▶ [WHAT IS NEEDED]:
Copy the listing from the line with "on (476, 452)." to the line with "Point (476, 480) is more forward.", swapping "thinner" for "wider" and leaving everything else unchanged.

(begin)

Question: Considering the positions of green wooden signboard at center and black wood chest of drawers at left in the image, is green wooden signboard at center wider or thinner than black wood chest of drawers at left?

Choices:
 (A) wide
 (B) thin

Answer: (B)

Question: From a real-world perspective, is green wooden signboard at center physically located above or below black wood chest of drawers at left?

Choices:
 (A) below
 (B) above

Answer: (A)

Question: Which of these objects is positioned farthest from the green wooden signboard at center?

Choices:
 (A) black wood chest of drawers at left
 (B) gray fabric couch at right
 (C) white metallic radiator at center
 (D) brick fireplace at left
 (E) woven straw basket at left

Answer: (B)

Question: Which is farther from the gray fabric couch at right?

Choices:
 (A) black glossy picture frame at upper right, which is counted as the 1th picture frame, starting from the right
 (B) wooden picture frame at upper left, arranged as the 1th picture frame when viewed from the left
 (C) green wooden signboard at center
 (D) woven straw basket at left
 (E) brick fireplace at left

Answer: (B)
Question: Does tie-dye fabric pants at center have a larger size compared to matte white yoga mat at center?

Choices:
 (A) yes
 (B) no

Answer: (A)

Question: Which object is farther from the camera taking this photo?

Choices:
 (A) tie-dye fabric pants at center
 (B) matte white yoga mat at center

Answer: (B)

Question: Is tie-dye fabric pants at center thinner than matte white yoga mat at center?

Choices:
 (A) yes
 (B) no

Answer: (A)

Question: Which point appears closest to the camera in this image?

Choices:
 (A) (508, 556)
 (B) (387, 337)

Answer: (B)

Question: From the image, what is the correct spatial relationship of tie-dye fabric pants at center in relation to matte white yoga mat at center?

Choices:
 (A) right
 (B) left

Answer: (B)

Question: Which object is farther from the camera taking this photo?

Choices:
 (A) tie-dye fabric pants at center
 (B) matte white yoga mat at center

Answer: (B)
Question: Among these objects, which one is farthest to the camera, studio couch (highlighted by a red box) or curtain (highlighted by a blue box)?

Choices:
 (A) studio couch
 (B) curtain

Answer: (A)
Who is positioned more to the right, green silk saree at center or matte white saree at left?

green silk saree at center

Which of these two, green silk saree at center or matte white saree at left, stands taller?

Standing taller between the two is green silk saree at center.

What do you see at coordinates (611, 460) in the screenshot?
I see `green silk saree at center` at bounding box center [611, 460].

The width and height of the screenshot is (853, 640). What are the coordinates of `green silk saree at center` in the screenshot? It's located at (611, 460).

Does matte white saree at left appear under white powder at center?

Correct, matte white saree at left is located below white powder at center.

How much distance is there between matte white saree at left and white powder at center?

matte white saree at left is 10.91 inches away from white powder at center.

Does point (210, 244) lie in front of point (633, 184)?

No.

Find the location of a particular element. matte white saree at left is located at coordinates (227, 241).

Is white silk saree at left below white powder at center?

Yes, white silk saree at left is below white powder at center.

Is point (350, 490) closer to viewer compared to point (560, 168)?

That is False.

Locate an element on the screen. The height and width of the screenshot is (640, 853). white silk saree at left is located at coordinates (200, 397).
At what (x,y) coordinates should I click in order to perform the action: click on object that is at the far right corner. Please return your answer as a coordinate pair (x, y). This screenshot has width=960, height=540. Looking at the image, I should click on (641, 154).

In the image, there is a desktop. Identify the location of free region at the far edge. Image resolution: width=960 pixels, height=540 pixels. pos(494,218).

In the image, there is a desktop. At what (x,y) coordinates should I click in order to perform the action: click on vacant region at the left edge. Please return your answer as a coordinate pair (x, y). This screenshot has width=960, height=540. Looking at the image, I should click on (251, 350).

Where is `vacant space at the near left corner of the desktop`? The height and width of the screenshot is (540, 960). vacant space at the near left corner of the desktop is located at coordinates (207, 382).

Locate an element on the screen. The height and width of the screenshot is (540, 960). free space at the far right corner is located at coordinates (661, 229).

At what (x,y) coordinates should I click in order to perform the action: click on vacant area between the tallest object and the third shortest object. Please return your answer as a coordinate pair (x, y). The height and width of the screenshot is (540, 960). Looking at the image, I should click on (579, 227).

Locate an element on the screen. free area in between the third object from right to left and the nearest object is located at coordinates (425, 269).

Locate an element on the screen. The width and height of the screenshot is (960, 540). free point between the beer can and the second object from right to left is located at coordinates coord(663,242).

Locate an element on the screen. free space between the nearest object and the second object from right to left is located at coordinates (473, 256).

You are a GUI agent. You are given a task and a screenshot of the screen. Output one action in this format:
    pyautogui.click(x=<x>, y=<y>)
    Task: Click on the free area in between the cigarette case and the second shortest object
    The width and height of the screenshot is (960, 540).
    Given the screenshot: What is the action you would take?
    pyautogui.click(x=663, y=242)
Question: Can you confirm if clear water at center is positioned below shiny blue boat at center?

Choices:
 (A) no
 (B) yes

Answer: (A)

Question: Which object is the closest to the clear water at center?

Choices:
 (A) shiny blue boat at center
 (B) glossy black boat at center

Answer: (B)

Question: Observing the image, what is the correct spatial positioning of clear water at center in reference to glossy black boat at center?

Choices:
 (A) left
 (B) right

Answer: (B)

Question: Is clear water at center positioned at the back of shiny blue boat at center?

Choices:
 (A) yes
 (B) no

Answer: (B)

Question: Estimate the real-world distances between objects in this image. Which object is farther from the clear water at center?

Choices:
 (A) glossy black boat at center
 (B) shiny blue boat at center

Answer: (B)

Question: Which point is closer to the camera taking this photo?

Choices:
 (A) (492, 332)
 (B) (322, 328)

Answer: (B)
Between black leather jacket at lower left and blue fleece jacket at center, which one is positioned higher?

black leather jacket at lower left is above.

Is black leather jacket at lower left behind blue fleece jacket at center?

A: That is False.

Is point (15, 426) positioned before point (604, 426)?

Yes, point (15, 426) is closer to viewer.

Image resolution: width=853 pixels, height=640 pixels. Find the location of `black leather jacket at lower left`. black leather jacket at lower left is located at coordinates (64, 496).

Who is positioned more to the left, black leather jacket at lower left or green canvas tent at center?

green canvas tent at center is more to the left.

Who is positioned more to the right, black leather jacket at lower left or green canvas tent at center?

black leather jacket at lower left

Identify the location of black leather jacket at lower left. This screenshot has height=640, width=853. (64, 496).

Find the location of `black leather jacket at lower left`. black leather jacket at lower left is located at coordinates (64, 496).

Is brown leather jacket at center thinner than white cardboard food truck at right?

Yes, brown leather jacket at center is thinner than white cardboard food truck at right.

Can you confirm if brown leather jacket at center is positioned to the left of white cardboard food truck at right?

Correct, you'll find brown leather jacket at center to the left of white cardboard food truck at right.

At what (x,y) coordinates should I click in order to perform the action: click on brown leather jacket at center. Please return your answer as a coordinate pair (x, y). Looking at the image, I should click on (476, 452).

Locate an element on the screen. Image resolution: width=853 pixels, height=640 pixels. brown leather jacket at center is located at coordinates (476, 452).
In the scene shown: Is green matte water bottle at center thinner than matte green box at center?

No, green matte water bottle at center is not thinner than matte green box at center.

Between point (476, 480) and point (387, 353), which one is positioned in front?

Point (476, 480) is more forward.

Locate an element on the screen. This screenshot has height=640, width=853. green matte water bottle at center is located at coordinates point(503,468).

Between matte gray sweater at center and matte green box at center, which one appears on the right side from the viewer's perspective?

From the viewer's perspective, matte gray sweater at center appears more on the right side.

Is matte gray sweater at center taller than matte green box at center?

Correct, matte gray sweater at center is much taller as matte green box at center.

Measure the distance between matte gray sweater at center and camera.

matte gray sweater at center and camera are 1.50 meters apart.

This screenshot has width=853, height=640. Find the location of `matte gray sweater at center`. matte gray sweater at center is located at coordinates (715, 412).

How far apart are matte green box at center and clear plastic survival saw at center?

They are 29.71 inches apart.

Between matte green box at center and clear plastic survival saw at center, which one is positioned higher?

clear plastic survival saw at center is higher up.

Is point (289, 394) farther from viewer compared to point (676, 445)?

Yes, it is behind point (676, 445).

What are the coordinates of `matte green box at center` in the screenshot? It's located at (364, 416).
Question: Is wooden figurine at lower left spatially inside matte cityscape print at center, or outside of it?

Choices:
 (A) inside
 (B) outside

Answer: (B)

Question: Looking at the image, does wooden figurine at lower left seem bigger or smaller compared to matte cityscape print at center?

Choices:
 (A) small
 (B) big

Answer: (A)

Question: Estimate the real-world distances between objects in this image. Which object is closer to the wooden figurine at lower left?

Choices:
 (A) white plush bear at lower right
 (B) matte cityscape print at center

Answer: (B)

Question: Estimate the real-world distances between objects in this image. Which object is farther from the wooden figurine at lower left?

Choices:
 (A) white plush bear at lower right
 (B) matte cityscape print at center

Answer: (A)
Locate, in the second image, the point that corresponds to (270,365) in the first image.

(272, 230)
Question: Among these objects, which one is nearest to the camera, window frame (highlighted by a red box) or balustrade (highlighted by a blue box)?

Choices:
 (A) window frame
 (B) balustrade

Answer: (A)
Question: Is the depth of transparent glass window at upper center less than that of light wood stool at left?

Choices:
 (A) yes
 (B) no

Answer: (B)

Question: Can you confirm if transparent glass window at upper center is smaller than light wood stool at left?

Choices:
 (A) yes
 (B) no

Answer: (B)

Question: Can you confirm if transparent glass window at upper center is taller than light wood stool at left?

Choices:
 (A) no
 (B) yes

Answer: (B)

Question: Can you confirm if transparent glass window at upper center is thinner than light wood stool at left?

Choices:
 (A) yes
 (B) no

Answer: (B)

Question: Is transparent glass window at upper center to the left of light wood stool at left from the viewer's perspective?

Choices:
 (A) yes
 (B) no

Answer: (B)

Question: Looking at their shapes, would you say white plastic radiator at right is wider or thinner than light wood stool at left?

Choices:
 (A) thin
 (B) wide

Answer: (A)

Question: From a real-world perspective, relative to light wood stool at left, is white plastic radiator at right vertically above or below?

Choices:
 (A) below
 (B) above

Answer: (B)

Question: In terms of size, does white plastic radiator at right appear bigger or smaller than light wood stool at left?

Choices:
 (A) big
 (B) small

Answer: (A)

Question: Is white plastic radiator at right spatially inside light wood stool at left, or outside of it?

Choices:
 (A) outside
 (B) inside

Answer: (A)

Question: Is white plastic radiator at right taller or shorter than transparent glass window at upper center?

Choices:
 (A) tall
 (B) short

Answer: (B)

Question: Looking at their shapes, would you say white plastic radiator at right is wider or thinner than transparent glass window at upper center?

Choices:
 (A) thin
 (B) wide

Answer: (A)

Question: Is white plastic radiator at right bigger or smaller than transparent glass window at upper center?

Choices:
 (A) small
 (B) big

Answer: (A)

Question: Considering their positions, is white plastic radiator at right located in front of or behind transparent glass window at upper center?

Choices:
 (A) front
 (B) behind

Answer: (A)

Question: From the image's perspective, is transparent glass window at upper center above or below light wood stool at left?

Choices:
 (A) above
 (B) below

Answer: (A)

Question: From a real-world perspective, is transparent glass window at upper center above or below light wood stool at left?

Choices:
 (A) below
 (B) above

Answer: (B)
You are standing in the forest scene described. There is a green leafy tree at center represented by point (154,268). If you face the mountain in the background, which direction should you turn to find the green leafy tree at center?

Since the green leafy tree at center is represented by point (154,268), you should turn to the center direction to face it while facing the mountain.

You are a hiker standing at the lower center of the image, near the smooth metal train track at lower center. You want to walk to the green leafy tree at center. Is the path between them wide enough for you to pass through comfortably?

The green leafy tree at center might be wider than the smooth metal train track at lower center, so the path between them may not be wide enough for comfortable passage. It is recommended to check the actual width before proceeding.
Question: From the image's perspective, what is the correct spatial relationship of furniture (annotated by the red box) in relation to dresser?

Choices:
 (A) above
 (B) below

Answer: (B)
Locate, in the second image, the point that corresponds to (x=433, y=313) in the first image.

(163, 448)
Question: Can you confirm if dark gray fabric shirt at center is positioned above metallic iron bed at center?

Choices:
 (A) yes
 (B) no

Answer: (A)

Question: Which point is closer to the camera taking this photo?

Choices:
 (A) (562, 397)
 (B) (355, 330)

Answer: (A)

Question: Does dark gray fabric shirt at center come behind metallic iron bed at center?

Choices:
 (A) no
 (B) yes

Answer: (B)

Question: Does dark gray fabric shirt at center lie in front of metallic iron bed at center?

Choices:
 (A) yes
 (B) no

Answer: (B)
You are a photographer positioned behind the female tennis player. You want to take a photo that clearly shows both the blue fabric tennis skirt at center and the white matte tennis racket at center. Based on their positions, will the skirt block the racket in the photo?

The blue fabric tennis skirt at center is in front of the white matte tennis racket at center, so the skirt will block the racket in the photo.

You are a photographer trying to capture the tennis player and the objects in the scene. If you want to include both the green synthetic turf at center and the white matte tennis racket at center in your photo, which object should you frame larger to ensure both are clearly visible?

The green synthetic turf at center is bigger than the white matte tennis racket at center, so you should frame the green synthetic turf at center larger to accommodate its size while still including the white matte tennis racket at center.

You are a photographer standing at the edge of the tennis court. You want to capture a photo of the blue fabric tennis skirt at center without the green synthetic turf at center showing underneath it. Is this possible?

(end)

▶ [EXERCISE OUTPUT]:
At what (x,y) coordinates should I click in order to perform the action: click on brown leather jacket at center. Please return your answer as a coordinate pair (x, y). Looking at the image, I should click on (476, 452).

Locate an element on the screen. Image resolution: width=853 pixels, height=640 pixels. brown leather jacket at center is located at coordinates (476, 452).
In the scene shown: Is green matte water bottle at center wider than matte green box at center?

No, green matte water bottle at center is not wider than matte green box at center.

Between point (476, 480) and point (387, 353), which one is positioned in front?

Point (476, 480) is more forward.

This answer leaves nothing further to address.